◆ **PROVIDED INFORMATION**
== Segment start ==

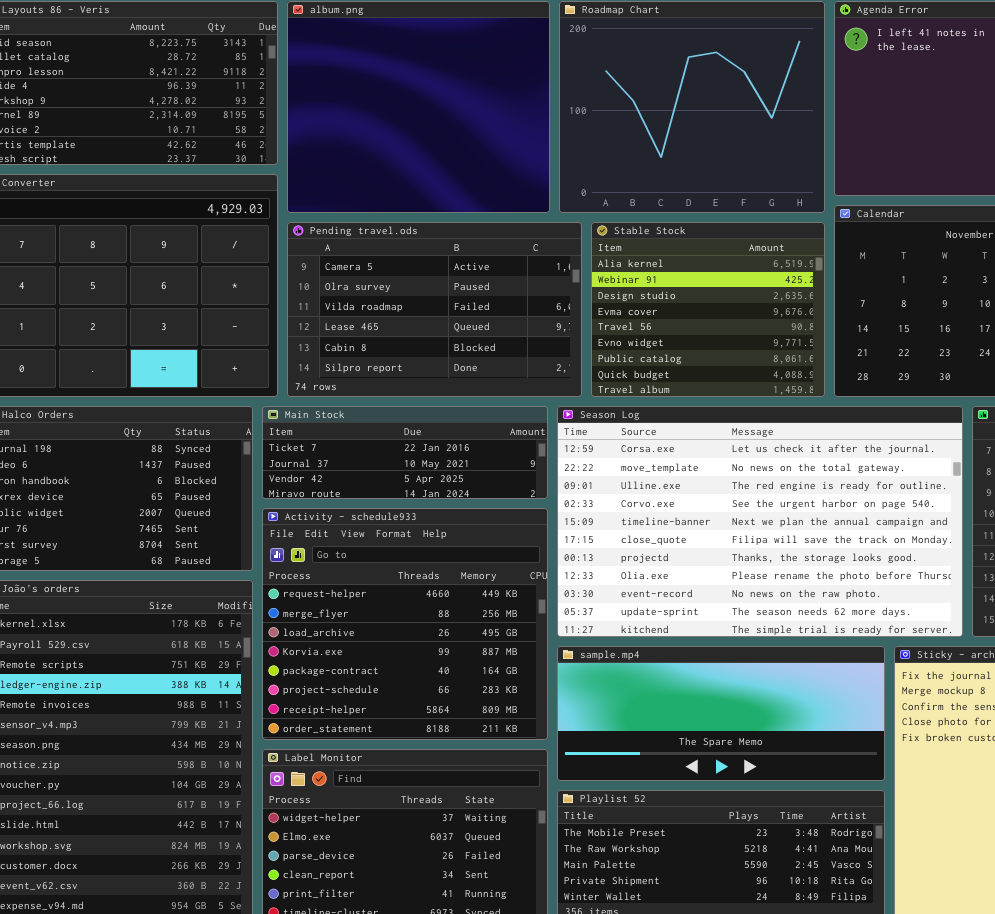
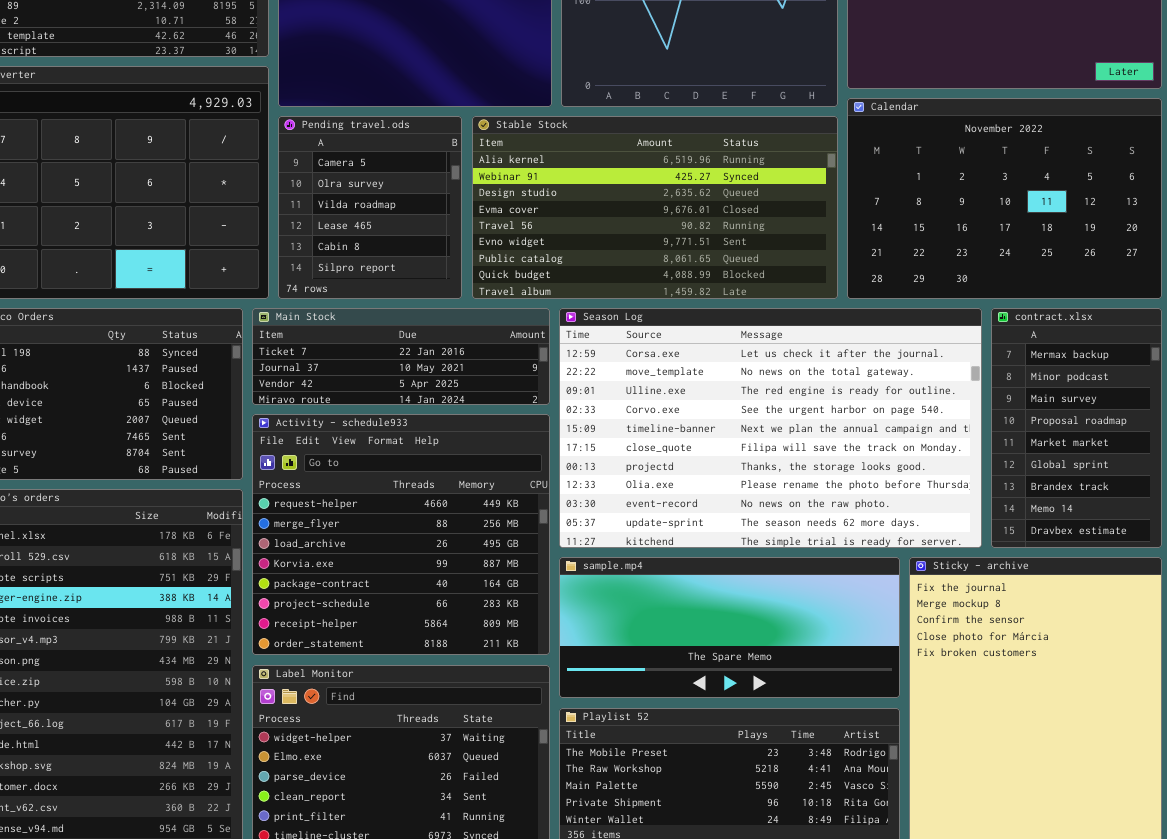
Pending travel.ods: [287,222,582,397] -> [278,116,462,299], resized
Stable Stock: [591,222,825,397] -> [472,116,838,299], resized

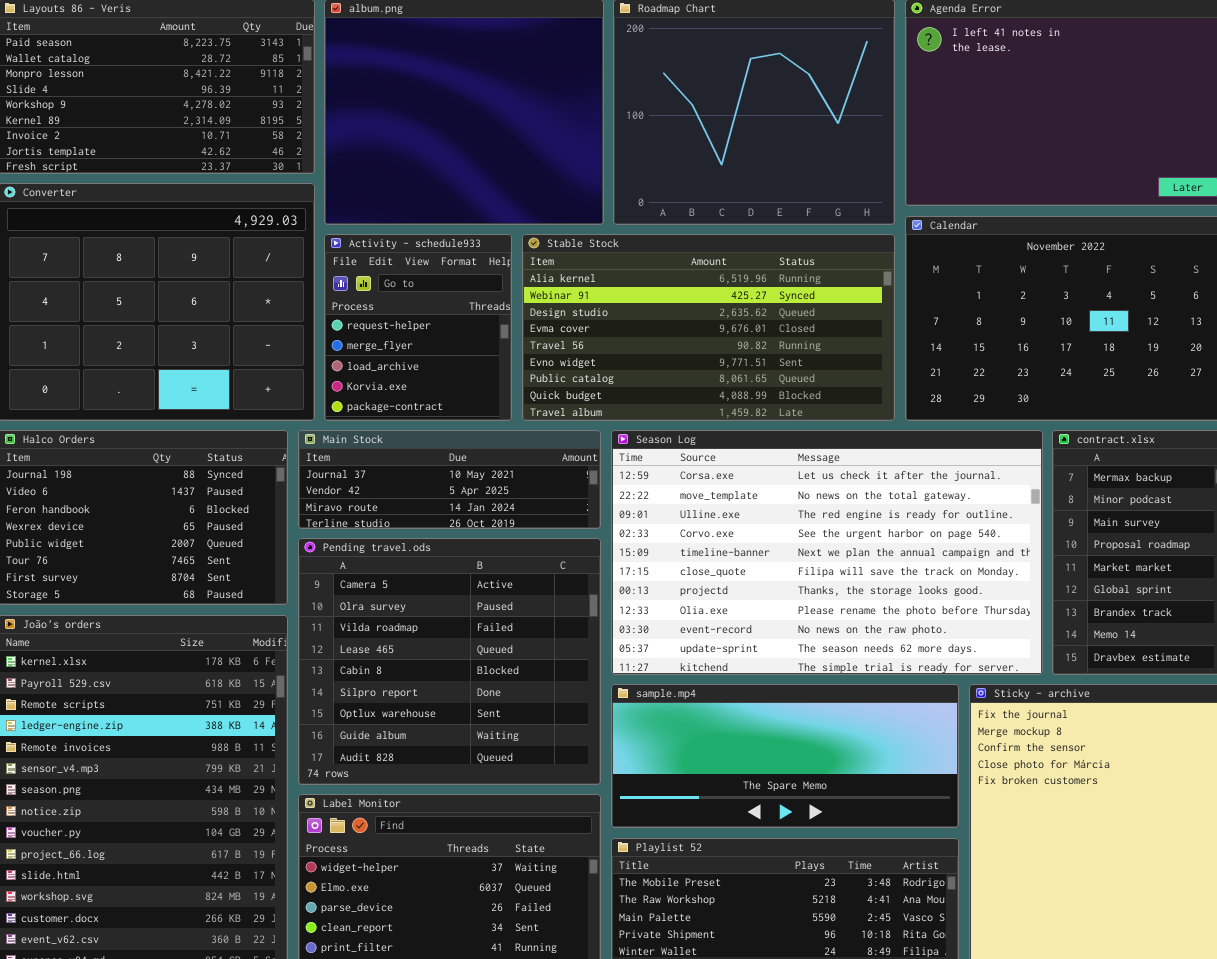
Pending travel.ods: [278,116,462,299] -> [298,538,601,785], moved, resized
Main Stock: [252,308,550,405] -> [298,430,601,529], scrolled down 1 row
Activity - schedule933: [252,414,550,655] -> [324,234,512,421], moved, resized

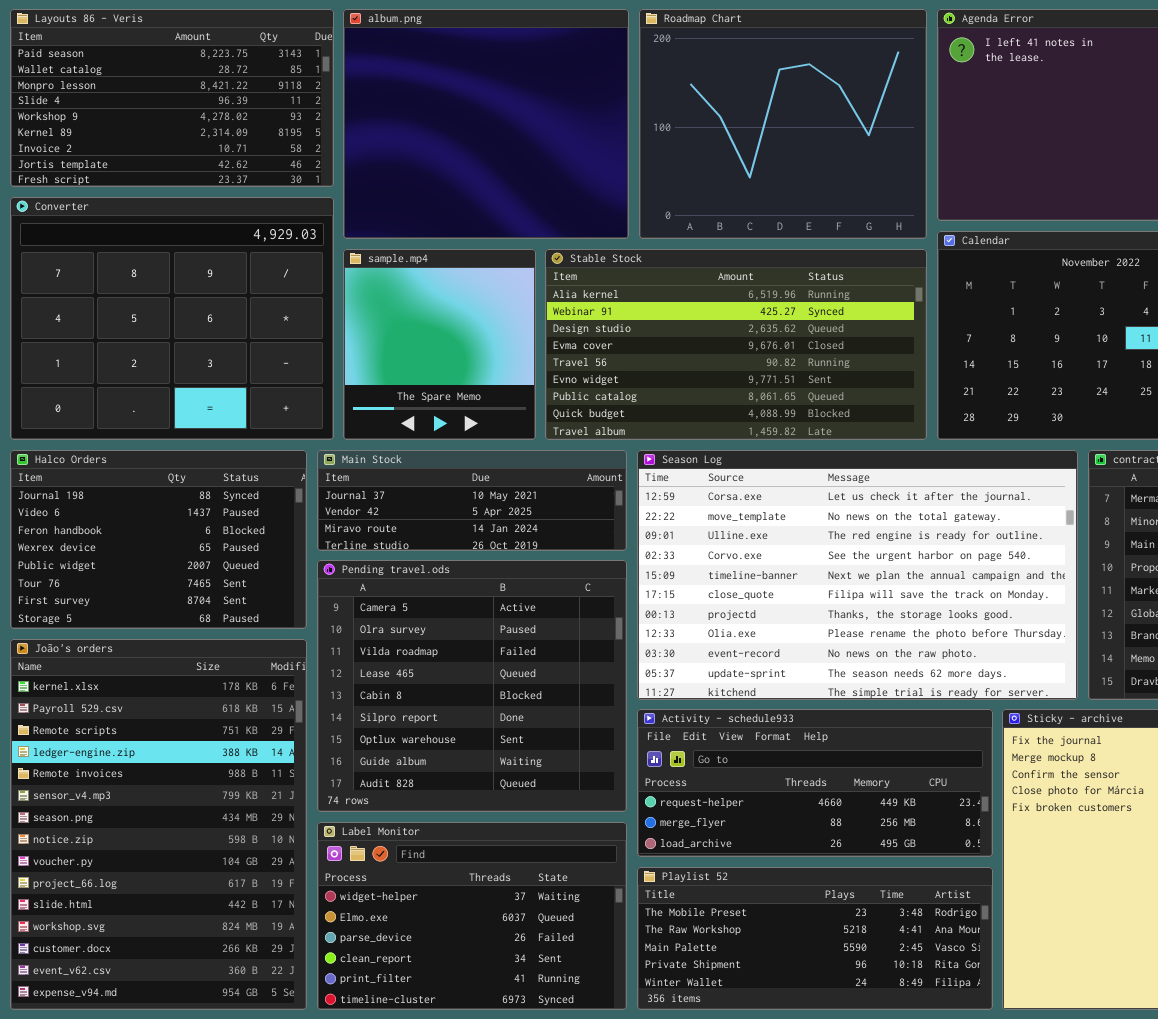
Activity - schedule933: [324,234,512,421] -> [637,709,993,857], moved, resized
sample.mp4: [611,684,959,828] -> [343,249,536,440], moved, resized

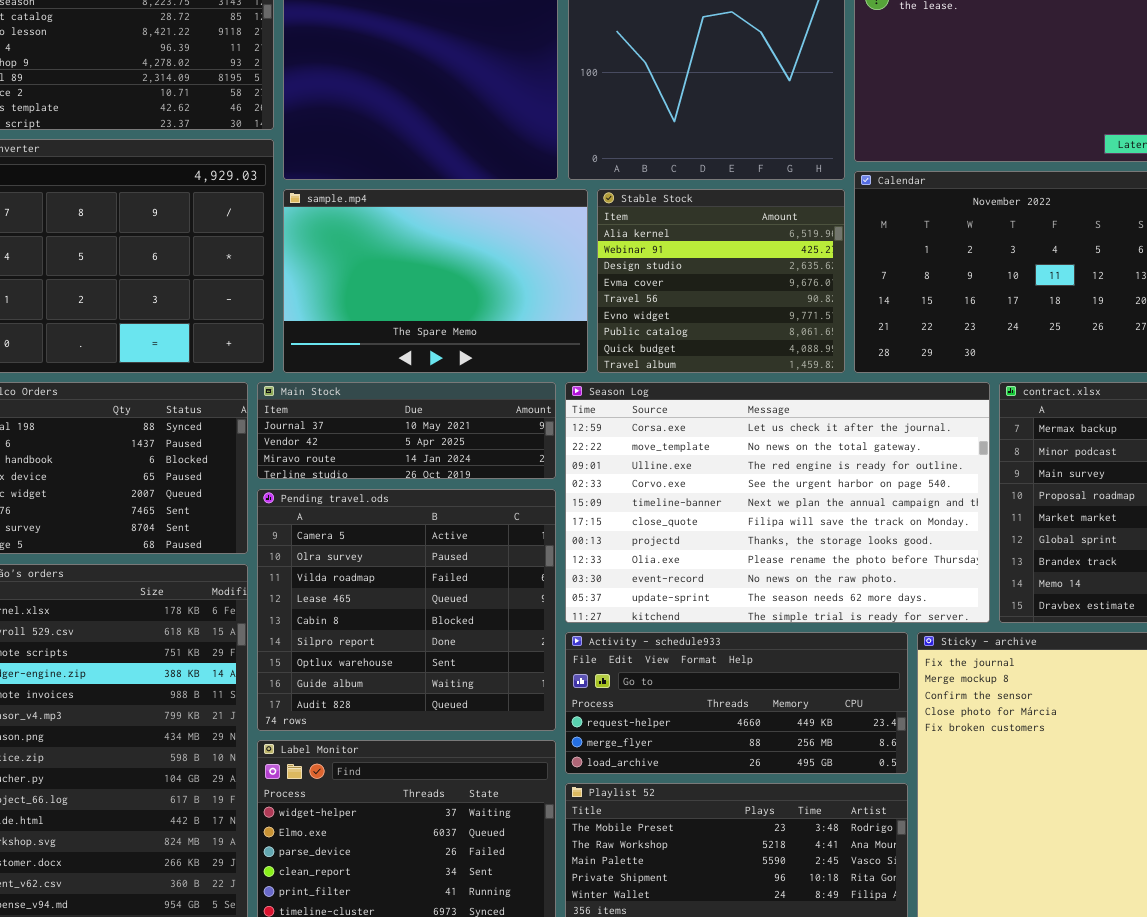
sample.mp4: [343,249,536,440] -> [283,189,588,373], resized
Stable Stock: [545,249,927,440] -> [597,189,845,373], resized

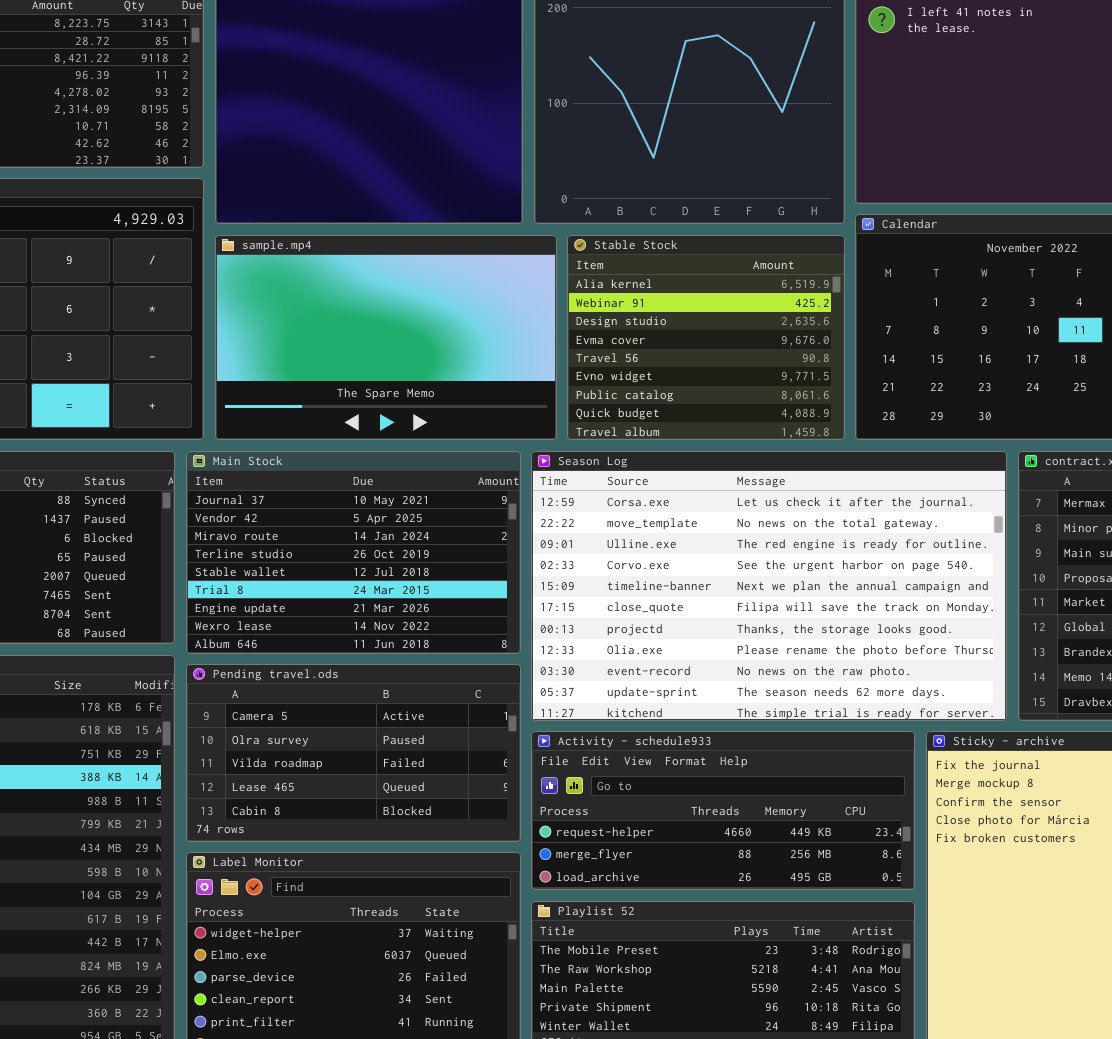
Main Stock: [257,382,556,479] -> [186,451,521,654], resized
Pending travel.ods: [257,489,556,731] -> [186,664,521,842], resized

== Segment end ==

◆ **TASK PROMPT**
From the entries above, copy every line containing the word "Stock".

◆ **SOLUTION FOR THIS PROBLEM**
Stable Stock: [591,222,825,397] -> [472,116,838,299], resized
Main Stock: [252,308,550,405] -> [298,430,601,529], scrolled down 1 row
Stable Stock: [545,249,927,440] -> [597,189,845,373], resized
Main Stock: [257,382,556,479] -> [186,451,521,654], resized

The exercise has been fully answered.